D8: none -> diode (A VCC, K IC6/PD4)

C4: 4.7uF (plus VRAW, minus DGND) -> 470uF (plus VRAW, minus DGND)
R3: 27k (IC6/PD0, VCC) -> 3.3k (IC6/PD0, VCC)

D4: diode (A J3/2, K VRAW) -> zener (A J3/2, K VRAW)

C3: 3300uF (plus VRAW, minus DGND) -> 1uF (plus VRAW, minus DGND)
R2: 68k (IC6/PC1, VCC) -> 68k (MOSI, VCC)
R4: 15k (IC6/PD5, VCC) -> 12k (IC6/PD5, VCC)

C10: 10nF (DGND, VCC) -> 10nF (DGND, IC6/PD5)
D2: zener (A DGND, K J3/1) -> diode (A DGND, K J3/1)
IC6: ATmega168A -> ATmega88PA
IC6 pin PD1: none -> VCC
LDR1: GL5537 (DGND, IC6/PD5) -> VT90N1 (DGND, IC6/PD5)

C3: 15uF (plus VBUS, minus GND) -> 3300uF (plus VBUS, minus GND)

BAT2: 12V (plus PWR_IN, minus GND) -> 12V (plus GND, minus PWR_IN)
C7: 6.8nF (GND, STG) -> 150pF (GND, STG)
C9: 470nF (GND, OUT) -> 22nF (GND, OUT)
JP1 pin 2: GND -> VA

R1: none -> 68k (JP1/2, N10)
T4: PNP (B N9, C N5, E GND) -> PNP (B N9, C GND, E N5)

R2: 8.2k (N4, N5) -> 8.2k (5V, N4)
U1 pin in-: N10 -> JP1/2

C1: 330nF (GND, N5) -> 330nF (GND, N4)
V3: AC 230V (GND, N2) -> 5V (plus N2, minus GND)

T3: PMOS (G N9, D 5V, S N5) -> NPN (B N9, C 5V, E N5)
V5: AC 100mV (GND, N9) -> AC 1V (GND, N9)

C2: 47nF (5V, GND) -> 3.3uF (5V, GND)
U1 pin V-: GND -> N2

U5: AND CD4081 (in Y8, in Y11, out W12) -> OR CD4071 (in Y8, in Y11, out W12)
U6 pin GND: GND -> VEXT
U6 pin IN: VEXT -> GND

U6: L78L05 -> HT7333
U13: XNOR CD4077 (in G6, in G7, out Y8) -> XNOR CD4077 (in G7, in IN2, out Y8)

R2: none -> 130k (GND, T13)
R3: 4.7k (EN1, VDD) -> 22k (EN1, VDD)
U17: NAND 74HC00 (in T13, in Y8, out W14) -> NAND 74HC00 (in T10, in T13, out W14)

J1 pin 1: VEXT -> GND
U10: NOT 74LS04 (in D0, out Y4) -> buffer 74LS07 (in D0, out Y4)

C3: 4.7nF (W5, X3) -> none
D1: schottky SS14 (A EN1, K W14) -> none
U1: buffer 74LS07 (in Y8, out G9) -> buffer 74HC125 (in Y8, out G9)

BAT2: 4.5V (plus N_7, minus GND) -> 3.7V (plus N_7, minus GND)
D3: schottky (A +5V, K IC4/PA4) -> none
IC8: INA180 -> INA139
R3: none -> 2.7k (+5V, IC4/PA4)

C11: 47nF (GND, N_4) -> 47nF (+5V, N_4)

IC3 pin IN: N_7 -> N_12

━━━━━━━━━━

TASK: Restate each of the entries above verbatim.

ANSWER SPACE:
D8: none -> diode (A VCC, K IC6/PD4)

C4: 4.7uF (plus VRAW, minus DGND) -> 470uF (plus VRAW, minus DGND)
R3: 27k (IC6/PD0, VCC) -> 3.3k (IC6/PD0, VCC)

D4: diode (A J3/2, K VRAW) -> zener (A J3/2, K VRAW)

C3: 3300uF (plus VRAW, minus DGND) -> 1uF (plus VRAW, minus DGND)
R2: 68k (IC6/PC1, VCC) -> 68k (MOSI, VCC)
R4: 15k (IC6/PD5, VCC) -> 12k (IC6/PD5, VCC)

C10: 10nF (DGND, VCC) -> 10nF (DGND, IC6/PD5)
D2: zener (A DGND, K J3/1) -> diode (A DGND, K J3/1)
IC6: ATmega168A -> ATmega88PA
IC6 pin PD1: none -> VCC
LDR1: GL5537 (DGND, IC6/PD5) -> VT90N1 (DGND, IC6/PD5)

C3: 15uF (plus VBUS, minus GND) -> 3300uF (plus VBUS, minus GND)

BAT2: 12V (plus PWR_IN, minus GND) -> 12V (plus GND, minus PWR_IN)
C7: 6.8nF (GND, STG) -> 150pF (GND, STG)
C9: 470nF (GND, OUT) -> 22nF (GND, OUT)
JP1 pin 2: GND -> VA

R1: none -> 68k (JP1/2, N10)
T4: PNP (B N9, C N5, E GND) -> PNP (B N9, C GND, E N5)

R2: 8.2k (N4, N5) -> 8.2k (5V, N4)
U1 pin in-: N10 -> JP1/2

C1: 330nF (GND, N5) -> 330nF (GND, N4)
V3: AC 230V (GND, N2) -> 5V (plus N2, minus GND)

T3: PMOS (G N9, D 5V, S N5) -> NPN (B N9, C 5V, E N5)
V5: AC 100mV (GND, N9) -> AC 1V (GND, N9)

C2: 47nF (5V, GND) -> 3.3uF (5V, GND)
U1 pin V-: GND -> N2

U5: AND CD4081 (in Y8, in Y11, out W12) -> OR CD4071 (in Y8, in Y11, out W12)
U6 pin GND: GND -> VEXT
U6 pin IN: VEXT -> GND

U6: L78L05 -> HT7333
U13: XNOR CD4077 (in G6, in G7, out Y8) -> XNOR CD4077 (in G7, in IN2, out Y8)

R2: none -> 130k (GND, T13)
R3: 4.7k (EN1, VDD) -> 22k (EN1, VDD)
U17: NAND 74HC00 (in T13, in Y8, out W14) -> NAND 74HC00 (in T10, in T13, out W14)

J1 pin 1: VEXT -> GND
U10: NOT 74LS04 (in D0, out Y4) -> buffer 74LS07 (in D0, out Y4)

C3: 4.7nF (W5, X3) -> none
D1: schottky SS14 (A EN1, K W14) -> none
U1: buffer 74LS07 (in Y8, out G9) -> buffer 74HC125 (in Y8, out G9)

BAT2: 4.5V (plus N_7, minus GND) -> 3.7V (plus N_7, minus GND)
D3: schottky (A +5V, K IC4/PA4) -> none
IC8: INA180 -> INA139
R3: none -> 2.7k (+5V, IC4/PA4)

C11: 47nF (GND, N_4) -> 47nF (+5V, N_4)

IC3 pin IN: N_7 -> N_12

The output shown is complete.